### Problem details
With the images removed, reproduce each entry below word for word.

= = = = =

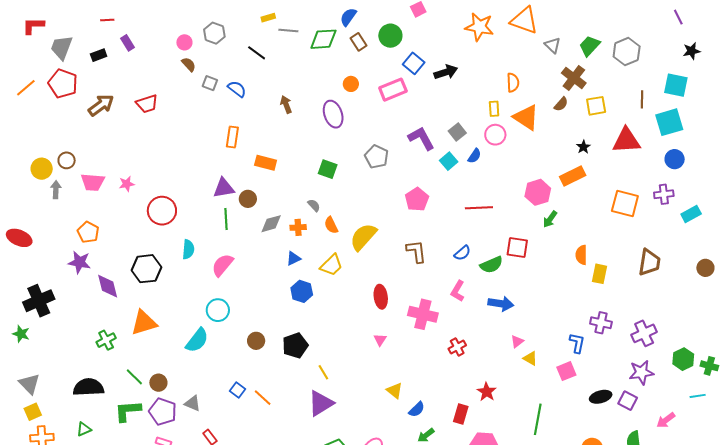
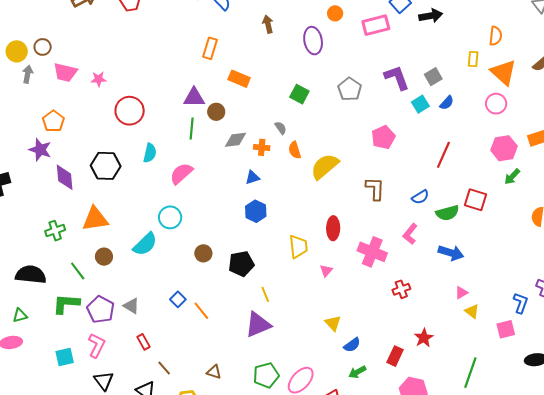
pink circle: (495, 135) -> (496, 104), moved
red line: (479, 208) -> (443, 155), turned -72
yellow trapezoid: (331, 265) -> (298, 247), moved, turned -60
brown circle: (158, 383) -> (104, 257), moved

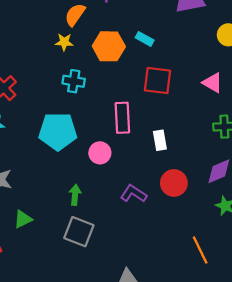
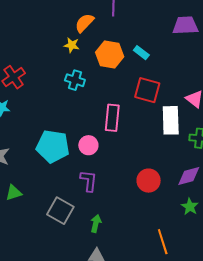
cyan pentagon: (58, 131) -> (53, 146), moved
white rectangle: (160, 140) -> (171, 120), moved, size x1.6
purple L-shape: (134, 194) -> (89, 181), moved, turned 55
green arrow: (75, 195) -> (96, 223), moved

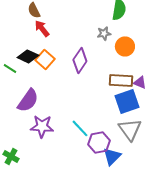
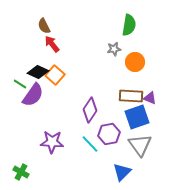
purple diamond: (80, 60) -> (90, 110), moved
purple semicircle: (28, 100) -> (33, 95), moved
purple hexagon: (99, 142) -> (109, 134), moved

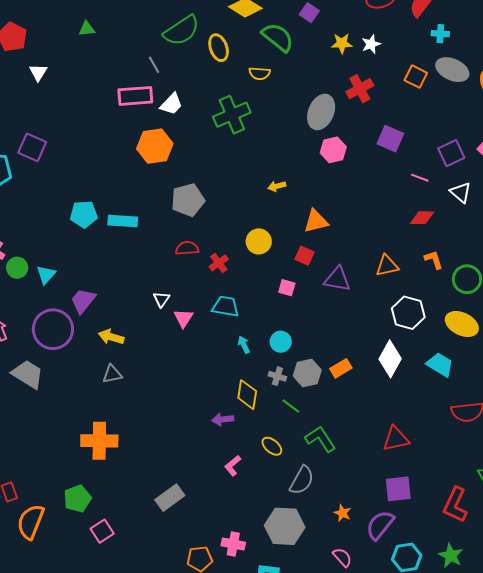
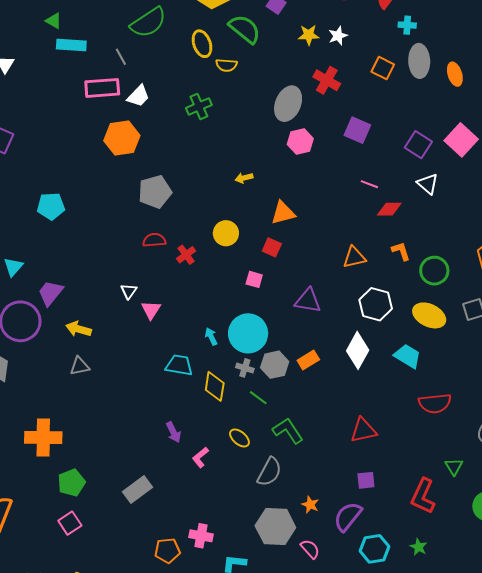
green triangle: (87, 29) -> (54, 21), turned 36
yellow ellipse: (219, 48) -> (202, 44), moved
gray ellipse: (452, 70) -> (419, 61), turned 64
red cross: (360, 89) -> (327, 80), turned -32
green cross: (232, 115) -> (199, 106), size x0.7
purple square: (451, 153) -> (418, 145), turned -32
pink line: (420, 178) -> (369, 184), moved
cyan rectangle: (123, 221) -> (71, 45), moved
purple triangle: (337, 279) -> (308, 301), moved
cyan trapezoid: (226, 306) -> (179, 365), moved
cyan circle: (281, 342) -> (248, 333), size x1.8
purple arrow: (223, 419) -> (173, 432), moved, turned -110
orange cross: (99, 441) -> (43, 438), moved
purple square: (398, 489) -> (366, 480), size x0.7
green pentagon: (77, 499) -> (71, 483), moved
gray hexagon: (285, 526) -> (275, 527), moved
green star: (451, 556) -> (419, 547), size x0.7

= = = = =

### Reply
pink circle: (495, 135) -> (496, 104), moved
red line: (479, 208) -> (443, 155), turned -72
yellow trapezoid: (331, 265) -> (298, 247), moved, turned -60
brown circle: (158, 383) -> (104, 257), moved

cyan pentagon: (58, 131) -> (53, 146), moved
white rectangle: (160, 140) -> (171, 120), moved, size x1.6
purple L-shape: (134, 194) -> (89, 181), moved, turned 55
green arrow: (75, 195) -> (96, 223), moved

purple diamond: (80, 60) -> (90, 110), moved
purple semicircle: (28, 100) -> (33, 95), moved
purple hexagon: (99, 142) -> (109, 134), moved

green triangle: (87, 29) -> (54, 21), turned 36
yellow ellipse: (219, 48) -> (202, 44), moved
gray ellipse: (452, 70) -> (419, 61), turned 64
red cross: (360, 89) -> (327, 80), turned -32
green cross: (232, 115) -> (199, 106), size x0.7
purple square: (451, 153) -> (418, 145), turned -32
pink line: (420, 178) -> (369, 184), moved
cyan rectangle: (123, 221) -> (71, 45), moved
purple triangle: (337, 279) -> (308, 301), moved
cyan trapezoid: (226, 306) -> (179, 365), moved
cyan circle: (281, 342) -> (248, 333), size x1.8
purple arrow: (223, 419) -> (173, 432), moved, turned -110
orange cross: (99, 441) -> (43, 438), moved
purple square: (398, 489) -> (366, 480), size x0.7
green pentagon: (77, 499) -> (71, 483), moved
gray hexagon: (285, 526) -> (275, 527), moved
green star: (451, 556) -> (419, 547), size x0.7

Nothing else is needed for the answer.